(Data extracted from a collection)
- - - -

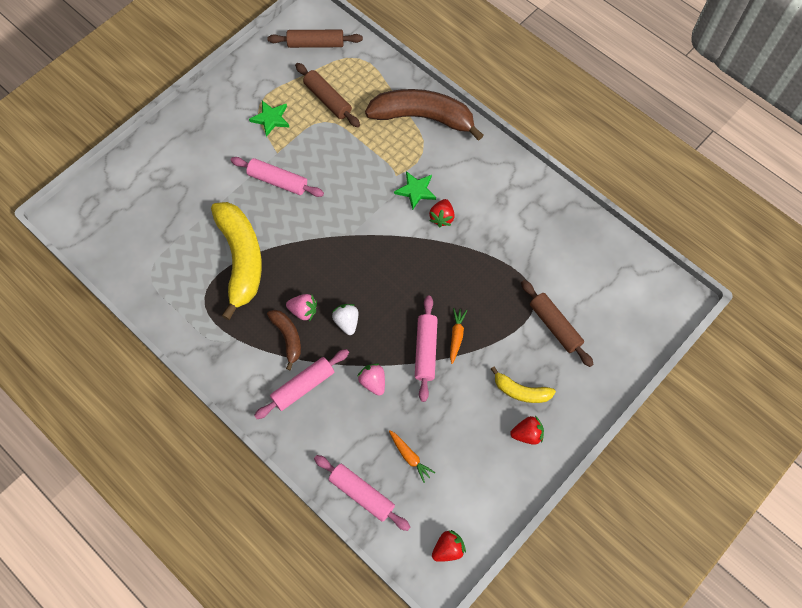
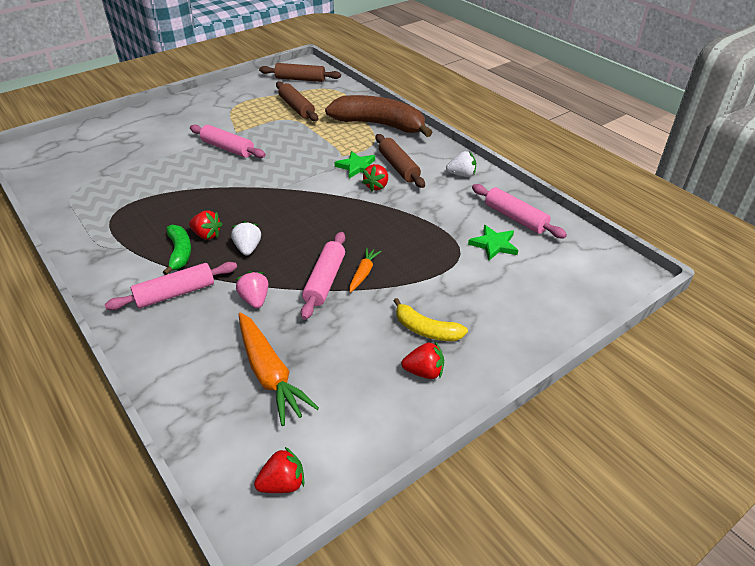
camera: 10 degrees right, 25 degrees down
yellow banana [211,202,262,320] -> none
green star [249,101,290,137] -> green star moved to [468,225,518,260]
brown banana [267,310,301,370] -> green banana [163,225,191,275]
pink strawberry [286,294,317,321] -> red strawberry [189,210,223,240]
pink rolling pin [314,455,410,531] -> pink rolling pin moved to [472,184,567,238]
orange carrot [389,430,435,483] -> orange carrot [239,313,319,426], size x1.92
brown rolling pin [521,280,594,367] -> brown rolling pin moved to [376,134,425,188]
none -> white strawberry [446,151,476,177]

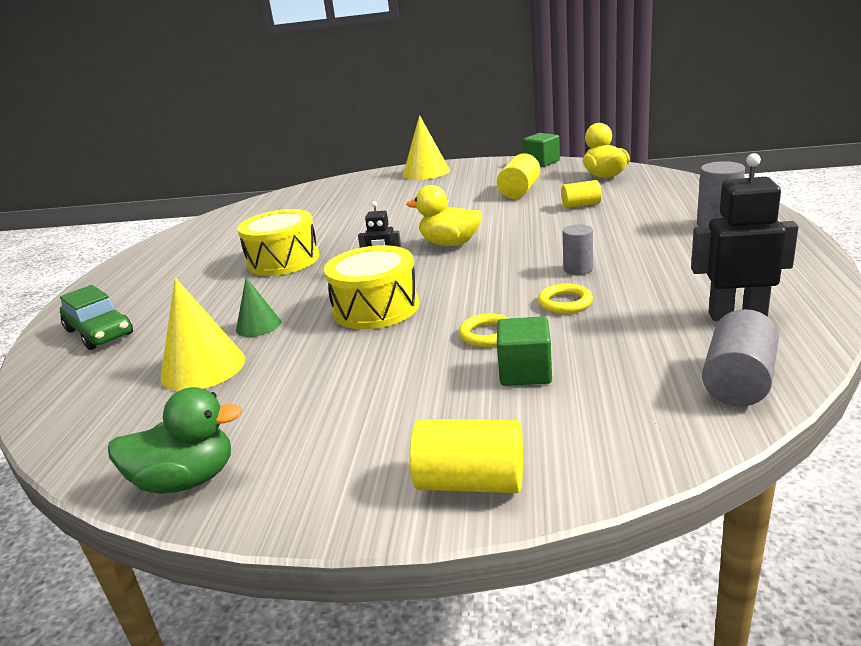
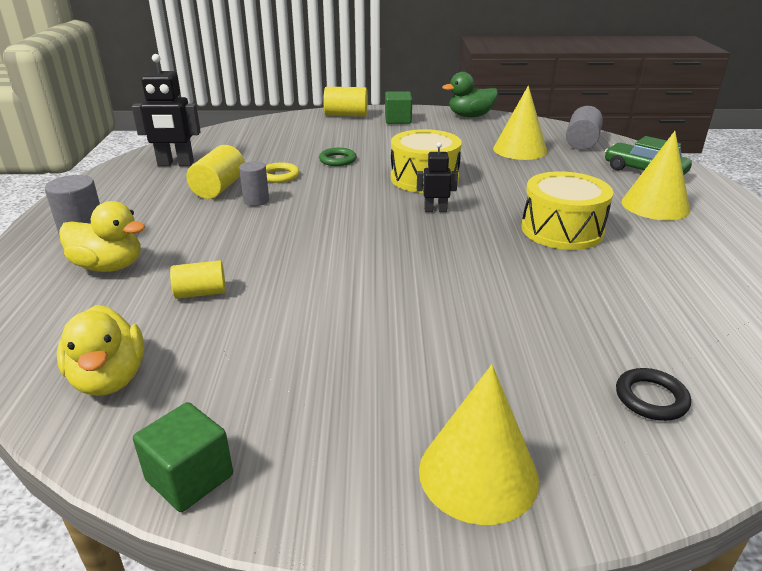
camera: 170 degrees right, 5 degrees up
green cone [236,278,281,337] -> none
yellow duck [406,185,482,246] -> yellow duck moved to [59,201,145,272]
yellow ring [459,313,508,347] -> green ring [319,148,357,166]
yellow cylinder [497,153,540,199] -> yellow cylinder moved to [186,145,245,199]
green cube [497,316,552,386] -> green cube moved to [385,91,412,124]
grey cylinder [702,309,779,406] -> grey cylinder moved to [566,106,603,150]
none -> black ring [616,368,691,421]
none -> yellow cone [622,131,690,220]

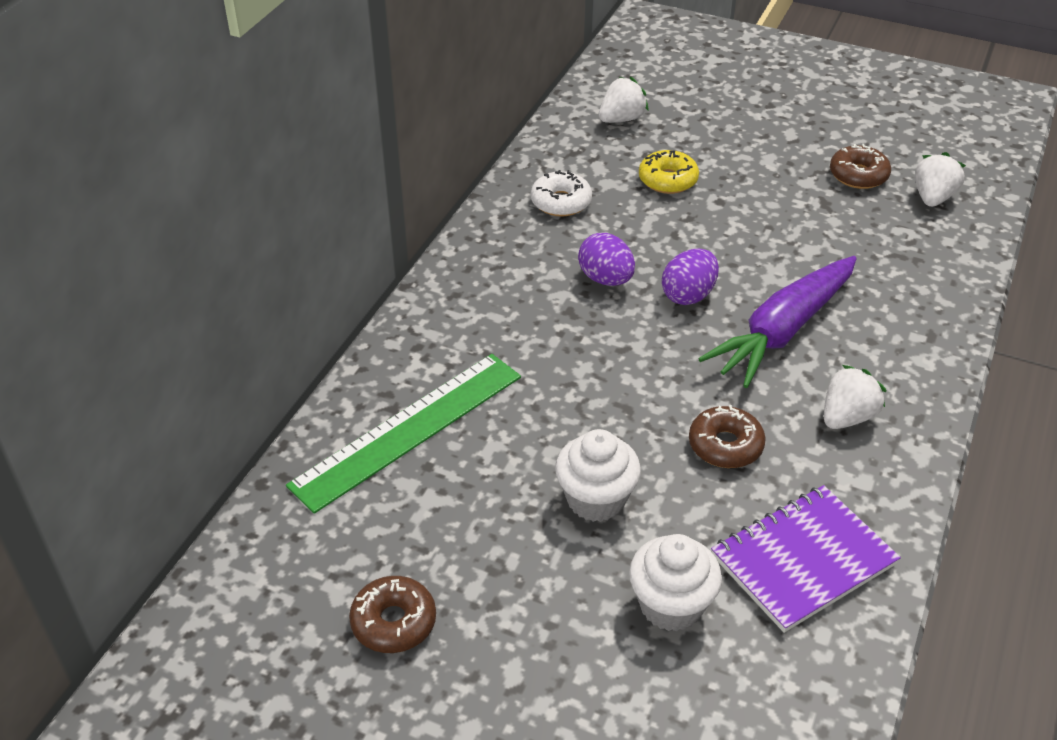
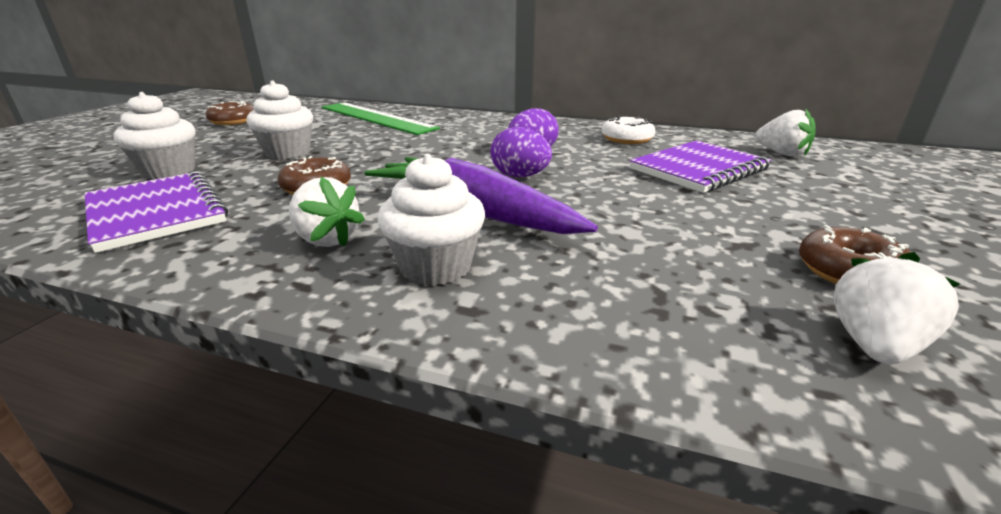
camera: 85 degrees right, 15 degrees down
yellow donut [639,150,699,194] -> purple notebook [630,140,771,193]
white strawberry [915,152,966,207] -> white strawberry turned 75 degrees counterclockwise [833,252,960,364]
none -> white cupcake [377,154,485,286]

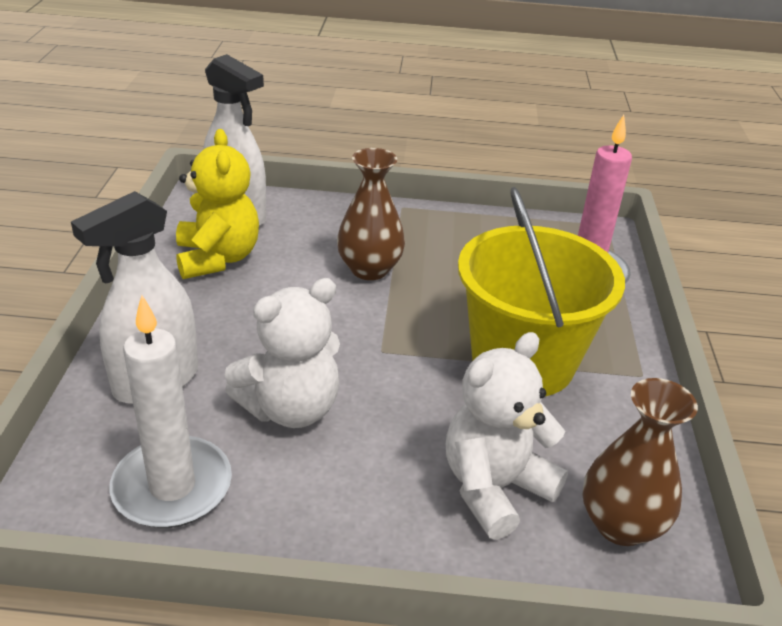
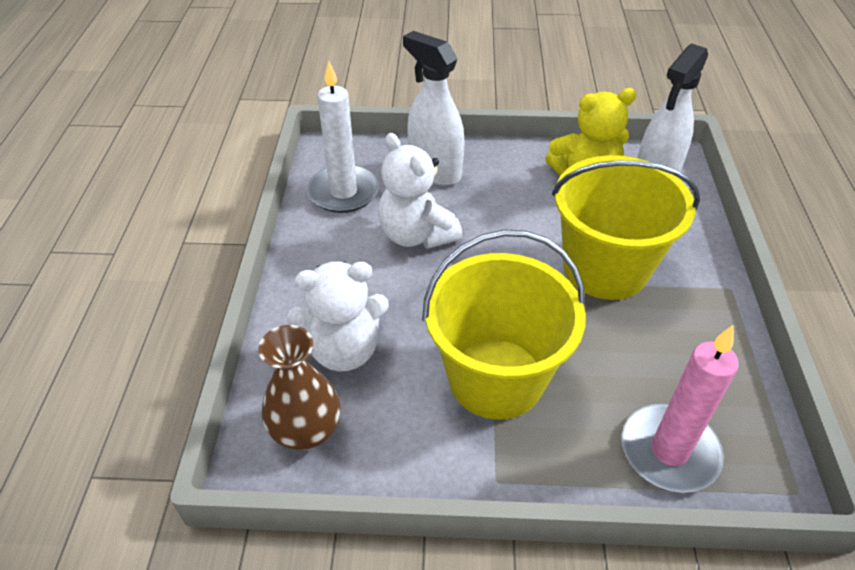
camera: 90 degrees right, 10 degrees up
brown vase [337,148,405,280] -> yellow bucket [552,155,700,300]
white teddy bear [446,332,568,540] -> white teddy bear turned 120 degrees clockwise [287,262,389,371]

- - - -

Brief: Only the lines from where the data begins to the line with "yellow ring [459,313,508,347]", both of them included, should be reproduced word for word; no pictures.

Task solution:
camera: 10 degrees right, 25 degrees down
yellow banana [211,202,262,320] -> none
green star [249,101,290,137] -> green star moved to [468,225,518,260]
brown banana [267,310,301,370] -> green banana [163,225,191,275]
pink strawberry [286,294,317,321] -> red strawberry [189,210,223,240]
pink rolling pin [314,455,410,531] -> pink rolling pin moved to [472,184,567,238]
orange carrot [389,430,435,483] -> orange carrot [239,313,319,426], size x1.92
brown rolling pin [521,280,594,367] -> brown rolling pin moved to [376,134,425,188]
none -> white strawberry [446,151,476,177]

camera: 170 degrees right, 5 degrees up
green cone [236,278,281,337] -> none
yellow duck [406,185,482,246] -> yellow duck moved to [59,201,145,272]
yellow ring [459,313,508,347] -> green ring [319,148,357,166]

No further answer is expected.